» Required action: Print, exactly as written, every line from the first line of the records below through the line containing "building: [285,261,320,286] ->", and nothing further.

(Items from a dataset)

.....

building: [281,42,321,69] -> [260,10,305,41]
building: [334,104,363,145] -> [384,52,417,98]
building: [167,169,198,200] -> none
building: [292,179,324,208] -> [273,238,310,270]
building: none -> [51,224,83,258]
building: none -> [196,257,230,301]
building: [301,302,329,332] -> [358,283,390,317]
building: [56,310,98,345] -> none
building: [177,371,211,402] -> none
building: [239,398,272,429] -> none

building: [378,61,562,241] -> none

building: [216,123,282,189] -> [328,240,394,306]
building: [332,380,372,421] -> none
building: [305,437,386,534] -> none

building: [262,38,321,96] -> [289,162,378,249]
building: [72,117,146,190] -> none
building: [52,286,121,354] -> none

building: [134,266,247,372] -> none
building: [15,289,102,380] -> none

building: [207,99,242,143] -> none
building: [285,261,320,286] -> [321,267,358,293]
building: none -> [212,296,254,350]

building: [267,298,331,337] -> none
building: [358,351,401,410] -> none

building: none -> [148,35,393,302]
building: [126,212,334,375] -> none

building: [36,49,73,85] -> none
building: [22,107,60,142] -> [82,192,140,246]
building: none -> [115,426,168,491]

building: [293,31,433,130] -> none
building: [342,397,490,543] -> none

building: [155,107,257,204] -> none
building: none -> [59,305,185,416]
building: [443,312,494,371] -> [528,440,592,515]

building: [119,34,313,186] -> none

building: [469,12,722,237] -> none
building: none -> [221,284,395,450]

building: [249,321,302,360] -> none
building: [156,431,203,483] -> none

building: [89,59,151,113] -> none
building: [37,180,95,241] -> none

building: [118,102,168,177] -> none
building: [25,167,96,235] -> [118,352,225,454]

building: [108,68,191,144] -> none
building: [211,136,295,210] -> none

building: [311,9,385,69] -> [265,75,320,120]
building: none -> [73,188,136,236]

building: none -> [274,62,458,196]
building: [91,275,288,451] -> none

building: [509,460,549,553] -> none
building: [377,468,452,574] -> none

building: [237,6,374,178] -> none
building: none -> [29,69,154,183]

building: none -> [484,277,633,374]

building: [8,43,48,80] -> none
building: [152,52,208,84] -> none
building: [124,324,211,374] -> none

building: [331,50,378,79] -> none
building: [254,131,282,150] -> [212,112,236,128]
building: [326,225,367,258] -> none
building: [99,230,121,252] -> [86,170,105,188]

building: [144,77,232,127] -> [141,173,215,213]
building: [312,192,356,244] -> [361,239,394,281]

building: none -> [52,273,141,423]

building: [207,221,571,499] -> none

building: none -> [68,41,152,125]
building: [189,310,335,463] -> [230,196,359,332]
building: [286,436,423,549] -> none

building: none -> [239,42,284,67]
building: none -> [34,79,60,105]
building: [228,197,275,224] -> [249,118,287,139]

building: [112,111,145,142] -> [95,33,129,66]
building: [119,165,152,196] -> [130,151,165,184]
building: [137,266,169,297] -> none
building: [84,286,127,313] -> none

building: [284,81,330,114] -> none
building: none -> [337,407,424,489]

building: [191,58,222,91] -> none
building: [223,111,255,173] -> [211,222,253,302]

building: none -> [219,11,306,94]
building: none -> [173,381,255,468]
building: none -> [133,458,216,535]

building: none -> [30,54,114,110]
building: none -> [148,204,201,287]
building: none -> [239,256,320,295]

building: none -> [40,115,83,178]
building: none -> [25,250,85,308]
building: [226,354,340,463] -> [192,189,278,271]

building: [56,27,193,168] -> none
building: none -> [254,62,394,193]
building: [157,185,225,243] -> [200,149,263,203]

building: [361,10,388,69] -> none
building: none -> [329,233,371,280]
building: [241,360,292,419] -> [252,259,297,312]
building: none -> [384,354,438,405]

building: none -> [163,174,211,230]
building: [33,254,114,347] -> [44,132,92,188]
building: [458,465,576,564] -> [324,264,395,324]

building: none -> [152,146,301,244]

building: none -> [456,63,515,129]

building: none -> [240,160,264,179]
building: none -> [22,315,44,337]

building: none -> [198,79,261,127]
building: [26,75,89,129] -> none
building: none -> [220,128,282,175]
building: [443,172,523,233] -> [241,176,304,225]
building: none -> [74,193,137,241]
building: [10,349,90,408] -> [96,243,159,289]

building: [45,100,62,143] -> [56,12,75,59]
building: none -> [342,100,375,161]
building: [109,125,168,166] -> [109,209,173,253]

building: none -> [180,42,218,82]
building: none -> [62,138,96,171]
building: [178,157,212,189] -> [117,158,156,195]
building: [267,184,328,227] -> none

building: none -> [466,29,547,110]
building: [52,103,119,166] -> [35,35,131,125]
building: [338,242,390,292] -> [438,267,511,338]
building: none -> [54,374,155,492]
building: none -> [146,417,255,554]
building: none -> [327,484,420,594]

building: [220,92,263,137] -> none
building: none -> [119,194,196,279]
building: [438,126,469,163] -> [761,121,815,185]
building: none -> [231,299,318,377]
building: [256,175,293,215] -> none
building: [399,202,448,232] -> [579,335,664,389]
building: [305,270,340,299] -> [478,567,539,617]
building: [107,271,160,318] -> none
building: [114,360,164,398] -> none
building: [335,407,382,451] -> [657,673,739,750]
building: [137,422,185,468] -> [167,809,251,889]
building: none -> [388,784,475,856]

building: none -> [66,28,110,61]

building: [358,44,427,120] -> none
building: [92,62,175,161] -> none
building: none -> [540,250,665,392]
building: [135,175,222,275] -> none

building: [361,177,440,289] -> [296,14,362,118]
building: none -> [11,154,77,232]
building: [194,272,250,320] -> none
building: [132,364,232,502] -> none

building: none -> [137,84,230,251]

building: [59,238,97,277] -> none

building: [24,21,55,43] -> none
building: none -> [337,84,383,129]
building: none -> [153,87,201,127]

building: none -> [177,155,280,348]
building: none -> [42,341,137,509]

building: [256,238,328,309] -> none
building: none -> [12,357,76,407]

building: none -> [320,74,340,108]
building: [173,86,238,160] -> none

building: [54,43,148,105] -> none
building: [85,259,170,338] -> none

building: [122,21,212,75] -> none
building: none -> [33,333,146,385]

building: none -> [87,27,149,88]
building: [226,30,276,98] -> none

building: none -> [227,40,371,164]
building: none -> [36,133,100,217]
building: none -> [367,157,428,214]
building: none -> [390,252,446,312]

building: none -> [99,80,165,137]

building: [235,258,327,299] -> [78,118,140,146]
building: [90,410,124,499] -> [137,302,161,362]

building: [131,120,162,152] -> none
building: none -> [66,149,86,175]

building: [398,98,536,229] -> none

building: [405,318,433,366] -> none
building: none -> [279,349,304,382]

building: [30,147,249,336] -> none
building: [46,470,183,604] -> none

.....

» Answer for the task:
building: [281,42,321,69] -> [260,10,305,41]
building: [334,104,363,145] -> [384,52,417,98]
building: [167,169,198,200] -> none
building: [292,179,324,208] -> [273,238,310,270]
building: none -> [51,224,83,258]
building: none -> [196,257,230,301]
building: [301,302,329,332] -> [358,283,390,317]
building: [56,310,98,345] -> none
building: [177,371,211,402] -> none
building: [239,398,272,429] -> none

building: [378,61,562,241] -> none

building: [216,123,282,189] -> [328,240,394,306]
building: [332,380,372,421] -> none
building: [305,437,386,534] -> none

building: [262,38,321,96] -> [289,162,378,249]
building: [72,117,146,190] -> none
building: [52,286,121,354] -> none

building: [134,266,247,372] -> none
building: [15,289,102,380] -> none

building: [207,99,242,143] -> none
building: [285,261,320,286] -> [321,267,358,293]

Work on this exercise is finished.